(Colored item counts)
────────

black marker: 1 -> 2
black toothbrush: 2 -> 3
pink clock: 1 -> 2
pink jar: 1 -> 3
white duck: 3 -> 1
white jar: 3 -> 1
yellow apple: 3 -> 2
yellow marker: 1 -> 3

────────

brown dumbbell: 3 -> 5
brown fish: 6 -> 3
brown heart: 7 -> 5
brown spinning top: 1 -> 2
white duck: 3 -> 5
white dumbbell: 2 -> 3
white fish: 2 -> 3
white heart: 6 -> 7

────────

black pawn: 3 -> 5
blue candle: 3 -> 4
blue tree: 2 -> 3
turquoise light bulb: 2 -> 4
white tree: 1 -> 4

────────

### WORK TASK
In the data above, retype exactly and only the lines between the one holding "black marker: 1 -> 2" and the one holding "yellow marker: 1 -> 3", inclusive.

### SOLUTION TO THIS EXERCISE
black marker: 1 -> 2
black toothbrush: 2 -> 3
pink clock: 1 -> 2
pink jar: 1 -> 3
white duck: 3 -> 1
white jar: 3 -> 1
yellow apple: 3 -> 2
yellow marker: 1 -> 3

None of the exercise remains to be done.